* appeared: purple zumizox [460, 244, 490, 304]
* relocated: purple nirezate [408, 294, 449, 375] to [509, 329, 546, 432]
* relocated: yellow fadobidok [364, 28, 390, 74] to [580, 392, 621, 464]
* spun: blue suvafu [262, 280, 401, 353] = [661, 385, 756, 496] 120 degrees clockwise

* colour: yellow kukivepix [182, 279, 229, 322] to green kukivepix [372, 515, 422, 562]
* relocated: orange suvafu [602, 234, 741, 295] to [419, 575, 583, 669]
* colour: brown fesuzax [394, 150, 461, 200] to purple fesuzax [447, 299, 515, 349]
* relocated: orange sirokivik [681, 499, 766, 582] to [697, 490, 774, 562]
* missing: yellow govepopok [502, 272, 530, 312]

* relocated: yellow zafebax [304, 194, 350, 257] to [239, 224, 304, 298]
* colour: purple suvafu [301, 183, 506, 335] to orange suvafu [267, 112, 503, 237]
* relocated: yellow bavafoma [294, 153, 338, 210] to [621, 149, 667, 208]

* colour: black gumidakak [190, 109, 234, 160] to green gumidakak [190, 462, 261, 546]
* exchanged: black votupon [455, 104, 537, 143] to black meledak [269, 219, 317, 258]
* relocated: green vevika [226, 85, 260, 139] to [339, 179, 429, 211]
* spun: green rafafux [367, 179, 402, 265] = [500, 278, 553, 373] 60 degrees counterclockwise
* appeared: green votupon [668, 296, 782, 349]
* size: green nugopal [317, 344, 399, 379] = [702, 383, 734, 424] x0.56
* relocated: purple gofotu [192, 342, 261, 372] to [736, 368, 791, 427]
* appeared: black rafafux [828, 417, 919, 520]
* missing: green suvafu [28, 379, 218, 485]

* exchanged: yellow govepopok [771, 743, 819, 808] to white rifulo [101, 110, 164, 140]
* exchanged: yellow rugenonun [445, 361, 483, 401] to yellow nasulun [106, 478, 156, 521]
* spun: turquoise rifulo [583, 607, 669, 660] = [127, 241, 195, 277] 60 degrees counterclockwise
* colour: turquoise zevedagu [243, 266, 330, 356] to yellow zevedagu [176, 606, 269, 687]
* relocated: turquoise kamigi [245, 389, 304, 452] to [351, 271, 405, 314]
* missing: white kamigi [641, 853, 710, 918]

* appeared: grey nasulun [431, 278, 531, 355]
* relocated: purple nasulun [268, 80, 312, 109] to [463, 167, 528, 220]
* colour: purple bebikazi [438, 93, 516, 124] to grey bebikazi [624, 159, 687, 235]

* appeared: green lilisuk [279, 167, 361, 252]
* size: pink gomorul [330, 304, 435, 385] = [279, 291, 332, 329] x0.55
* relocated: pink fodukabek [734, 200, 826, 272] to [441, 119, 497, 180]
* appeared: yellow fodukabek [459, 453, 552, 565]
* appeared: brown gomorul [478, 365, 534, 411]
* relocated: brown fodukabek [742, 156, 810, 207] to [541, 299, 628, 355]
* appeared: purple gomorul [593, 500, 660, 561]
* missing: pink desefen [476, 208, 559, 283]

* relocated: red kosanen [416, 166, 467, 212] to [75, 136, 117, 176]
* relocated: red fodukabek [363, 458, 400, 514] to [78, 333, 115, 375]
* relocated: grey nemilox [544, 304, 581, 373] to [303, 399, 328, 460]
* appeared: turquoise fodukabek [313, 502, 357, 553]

□ □ □ □ □ □ □

The records above need to be returned in full, with nothing altered.

* appeared: purple zumizox [460, 244, 490, 304]
* relocated: purple nirezate [408, 294, 449, 375] to [509, 329, 546, 432]
* relocated: yellow fadobidok [364, 28, 390, 74] to [580, 392, 621, 464]
* spun: blue suvafu [262, 280, 401, 353] = [661, 385, 756, 496] 120 degrees clockwise

* colour: yellow kukivepix [182, 279, 229, 322] to green kukivepix [372, 515, 422, 562]
* relocated: orange suvafu [602, 234, 741, 295] to [419, 575, 583, 669]
* colour: brown fesuzax [394, 150, 461, 200] to purple fesuzax [447, 299, 515, 349]
* relocated: orange sirokivik [681, 499, 766, 582] to [697, 490, 774, 562]
* missing: yellow govepopok [502, 272, 530, 312]

* relocated: yellow zafebax [304, 194, 350, 257] to [239, 224, 304, 298]
* colour: purple suvafu [301, 183, 506, 335] to orange suvafu [267, 112, 503, 237]
* relocated: yellow bavafoma [294, 153, 338, 210] to [621, 149, 667, 208]

* colour: black gumidakak [190, 109, 234, 160] to green gumidakak [190, 462, 261, 546]
* exchanged: black votupon [455, 104, 537, 143] to black meledak [269, 219, 317, 258]
* relocated: green vevika [226, 85, 260, 139] to [339, 179, 429, 211]
* spun: green rafafux [367, 179, 402, 265] = [500, 278, 553, 373] 60 degrees counterclockwise
* appeared: green votupon [668, 296, 782, 349]
* size: green nugopal [317, 344, 399, 379] = [702, 383, 734, 424] x0.56
* relocated: purple gofotu [192, 342, 261, 372] to [736, 368, 791, 427]
* appeared: black rafafux [828, 417, 919, 520]
* missing: green suvafu [28, 379, 218, 485]

* exchanged: yellow govepopok [771, 743, 819, 808] to white rifulo [101, 110, 164, 140]
* exchanged: yellow rugenonun [445, 361, 483, 401] to yellow nasulun [106, 478, 156, 521]
* spun: turquoise rifulo [583, 607, 669, 660] = [127, 241, 195, 277] 60 degrees counterclockwise
* colour: turquoise zevedagu [243, 266, 330, 356] to yellow zevedagu [176, 606, 269, 687]
* relocated: turquoise kamigi [245, 389, 304, 452] to [351, 271, 405, 314]
* missing: white kamigi [641, 853, 710, 918]

* appeared: grey nasulun [431, 278, 531, 355]
* relocated: purple nasulun [268, 80, 312, 109] to [463, 167, 528, 220]
* colour: purple bebikazi [438, 93, 516, 124] to grey bebikazi [624, 159, 687, 235]

* appeared: green lilisuk [279, 167, 361, 252]
* size: pink gomorul [330, 304, 435, 385] = [279, 291, 332, 329] x0.55
* relocated: pink fodukabek [734, 200, 826, 272] to [441, 119, 497, 180]
* appeared: yellow fodukabek [459, 453, 552, 565]
* appeared: brown gomorul [478, 365, 534, 411]
* relocated: brown fodukabek [742, 156, 810, 207] to [541, 299, 628, 355]
* appeared: purple gomorul [593, 500, 660, 561]
* missing: pink desefen [476, 208, 559, 283]

* relocated: red kosanen [416, 166, 467, 212] to [75, 136, 117, 176]
* relocated: red fodukabek [363, 458, 400, 514] to [78, 333, 115, 375]
* relocated: grey nemilox [544, 304, 581, 373] to [303, 399, 328, 460]
* appeared: turquoise fodukabek [313, 502, 357, 553]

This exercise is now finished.